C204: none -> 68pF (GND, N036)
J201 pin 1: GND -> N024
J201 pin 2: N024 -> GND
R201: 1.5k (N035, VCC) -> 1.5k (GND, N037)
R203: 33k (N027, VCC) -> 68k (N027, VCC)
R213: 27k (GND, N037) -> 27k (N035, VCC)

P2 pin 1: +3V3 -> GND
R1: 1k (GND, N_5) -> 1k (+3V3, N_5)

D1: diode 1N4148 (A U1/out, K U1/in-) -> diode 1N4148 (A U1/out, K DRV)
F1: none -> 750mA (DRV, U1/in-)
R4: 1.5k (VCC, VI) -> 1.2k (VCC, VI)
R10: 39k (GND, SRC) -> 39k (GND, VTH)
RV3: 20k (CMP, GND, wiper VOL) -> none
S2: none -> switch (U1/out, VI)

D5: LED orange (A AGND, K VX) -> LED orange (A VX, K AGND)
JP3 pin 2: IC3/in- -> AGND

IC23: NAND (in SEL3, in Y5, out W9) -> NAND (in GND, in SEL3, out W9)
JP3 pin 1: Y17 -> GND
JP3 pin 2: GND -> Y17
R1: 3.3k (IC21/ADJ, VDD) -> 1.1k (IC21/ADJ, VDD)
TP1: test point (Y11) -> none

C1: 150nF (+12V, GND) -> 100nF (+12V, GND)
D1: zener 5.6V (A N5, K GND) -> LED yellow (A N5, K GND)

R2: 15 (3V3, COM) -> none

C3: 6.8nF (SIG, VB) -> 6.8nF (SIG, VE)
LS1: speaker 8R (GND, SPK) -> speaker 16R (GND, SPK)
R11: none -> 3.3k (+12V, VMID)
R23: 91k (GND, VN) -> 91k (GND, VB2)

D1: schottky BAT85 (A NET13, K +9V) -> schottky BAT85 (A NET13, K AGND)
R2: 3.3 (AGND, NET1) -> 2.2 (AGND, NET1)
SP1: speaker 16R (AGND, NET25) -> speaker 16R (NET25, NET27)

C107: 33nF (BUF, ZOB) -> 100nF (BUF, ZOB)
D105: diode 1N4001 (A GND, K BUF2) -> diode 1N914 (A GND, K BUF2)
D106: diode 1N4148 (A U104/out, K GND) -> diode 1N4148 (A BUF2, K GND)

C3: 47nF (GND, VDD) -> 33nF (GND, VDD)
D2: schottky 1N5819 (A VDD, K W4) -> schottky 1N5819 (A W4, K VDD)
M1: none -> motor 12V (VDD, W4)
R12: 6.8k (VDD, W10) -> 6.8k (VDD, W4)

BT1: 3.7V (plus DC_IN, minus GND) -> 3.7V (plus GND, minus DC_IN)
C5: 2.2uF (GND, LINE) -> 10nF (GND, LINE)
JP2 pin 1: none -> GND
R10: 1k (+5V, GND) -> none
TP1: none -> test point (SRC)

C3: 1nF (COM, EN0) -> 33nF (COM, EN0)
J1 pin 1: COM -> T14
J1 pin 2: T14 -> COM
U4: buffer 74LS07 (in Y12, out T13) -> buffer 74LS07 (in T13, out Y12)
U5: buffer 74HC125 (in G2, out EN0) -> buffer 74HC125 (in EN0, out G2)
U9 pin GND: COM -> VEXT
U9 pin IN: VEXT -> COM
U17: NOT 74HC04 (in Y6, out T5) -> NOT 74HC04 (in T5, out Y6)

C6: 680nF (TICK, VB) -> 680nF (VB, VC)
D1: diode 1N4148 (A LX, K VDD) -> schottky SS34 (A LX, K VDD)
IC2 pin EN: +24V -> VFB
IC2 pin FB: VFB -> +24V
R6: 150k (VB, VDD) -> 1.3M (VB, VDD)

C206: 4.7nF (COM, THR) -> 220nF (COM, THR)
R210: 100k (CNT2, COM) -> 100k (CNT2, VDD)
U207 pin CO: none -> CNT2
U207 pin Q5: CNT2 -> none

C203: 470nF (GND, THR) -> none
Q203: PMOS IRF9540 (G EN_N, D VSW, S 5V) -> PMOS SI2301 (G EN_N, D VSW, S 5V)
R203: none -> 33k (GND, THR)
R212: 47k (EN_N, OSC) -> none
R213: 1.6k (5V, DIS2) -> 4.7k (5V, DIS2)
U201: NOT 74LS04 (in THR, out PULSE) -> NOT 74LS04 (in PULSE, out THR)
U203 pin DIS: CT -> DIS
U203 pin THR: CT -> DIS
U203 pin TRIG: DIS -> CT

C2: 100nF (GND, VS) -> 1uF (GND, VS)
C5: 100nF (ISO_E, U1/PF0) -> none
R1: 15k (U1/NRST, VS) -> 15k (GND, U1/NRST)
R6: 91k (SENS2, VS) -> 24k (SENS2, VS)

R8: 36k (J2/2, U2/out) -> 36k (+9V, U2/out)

# # # # #

__WHAT YOU HAVE TO DO__: Only one part of the material above is to be transcribed, namely the lines starting with the line that has "S2: none -> switch (U1/out, VI)" and going on through the line that has "U5: buffer 74HC125", exactly as they stand.

__RESPONSE TO THE EXERCISE__:
S2: none -> switch (U1/out, VI)

D5: LED orange (A AGND, K VX) -> LED orange (A VX, K AGND)
JP3 pin 2: IC3/in- -> AGND

IC23: NAND (in SEL3, in Y5, out W9) -> NAND (in GND, in SEL3, out W9)
JP3 pin 1: Y17 -> GND
JP3 pin 2: GND -> Y17
R1: 3.3k (IC21/ADJ, VDD) -> 1.1k (IC21/ADJ, VDD)
TP1: test point (Y11) -> none

C1: 150nF (+12V, GND) -> 100nF (+12V, GND)
D1: zener 5.6V (A N5, K GND) -> LED yellow (A N5, K GND)

R2: 15 (3V3, COM) -> none

C3: 6.8nF (SIG, VB) -> 6.8nF (SIG, VE)
LS1: speaker 8R (GND, SPK) -> speaker 16R (GND, SPK)
R11: none -> 3.3k (+12V, VMID)
R23: 91k (GND, VN) -> 91k (GND, VB2)

D1: schottky BAT85 (A NET13, K +9V) -> schottky BAT85 (A NET13, K AGND)
R2: 3.3 (AGND, NET1) -> 2.2 (AGND, NET1)
SP1: speaker 16R (AGND, NET25) -> speaker 16R (NET25, NET27)

C107: 33nF (BUF, ZOB) -> 100nF (BUF, ZOB)
D105: diode 1N4001 (A GND, K BUF2) -> diode 1N914 (A GND, K BUF2)
D106: diode 1N4148 (A U104/out, K GND) -> diode 1N4148 (A BUF2, K GND)

C3: 47nF (GND, VDD) -> 33nF (GND, VDD)
D2: schottky 1N5819 (A VDD, K W4) -> schottky 1N5819 (A W4, K VDD)
M1: none -> motor 12V (VDD, W4)
R12: 6.8k (VDD, W10) -> 6.8k (VDD, W4)

BT1: 3.7V (plus DC_IN, minus GND) -> 3.7V (plus GND, minus DC_IN)
C5: 2.2uF (GND, LINE) -> 10nF (GND, LINE)
JP2 pin 1: none -> GND
R10: 1k (+5V, GND) -> none
TP1: none -> test point (SRC)

C3: 1nF (COM, EN0) -> 33nF (COM, EN0)
J1 pin 1: COM -> T14
J1 pin 2: T14 -> COM
U4: buffer 74LS07 (in Y12, out T13) -> buffer 74LS07 (in T13, out Y12)
U5: buffer 74HC125 (in G2, out EN0) -> buffer 74HC125 (in EN0, out G2)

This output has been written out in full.